START Supplied records

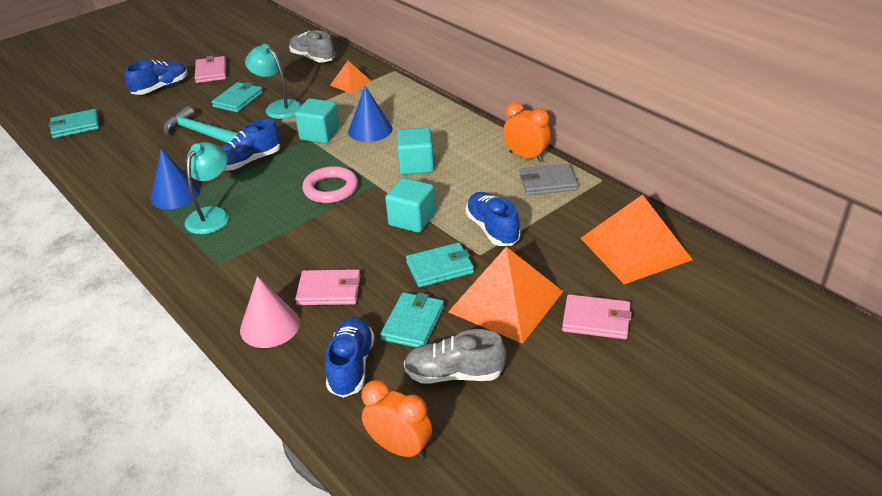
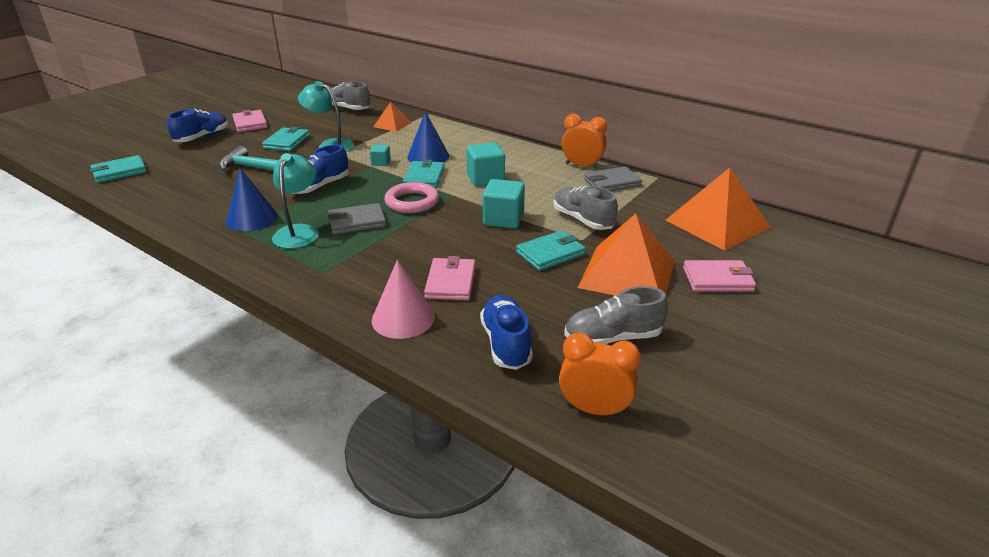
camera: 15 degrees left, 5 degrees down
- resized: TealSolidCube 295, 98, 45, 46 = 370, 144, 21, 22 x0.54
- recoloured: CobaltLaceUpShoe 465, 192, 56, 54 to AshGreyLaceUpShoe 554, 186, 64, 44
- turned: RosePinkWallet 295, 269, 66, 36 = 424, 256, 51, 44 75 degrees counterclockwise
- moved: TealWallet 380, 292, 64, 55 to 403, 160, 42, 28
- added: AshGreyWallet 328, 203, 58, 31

END Supplied records

About this exercise: Keep both end lines and retype everything in the records above from the line containing "- resized: TealSolidCube" through the line containing "- turned: RosePinkWallet", exactly, with nothing else.

Finished task:
- resized: TealSolidCube 295, 98, 45, 46 = 370, 144, 21, 22 x0.54
- recoloured: CobaltLaceUpShoe 465, 192, 56, 54 to AshGreyLaceUpShoe 554, 186, 64, 44
- turned: RosePinkWallet 295, 269, 66, 36 = 424, 256, 51, 44 75 degrees counterclockwise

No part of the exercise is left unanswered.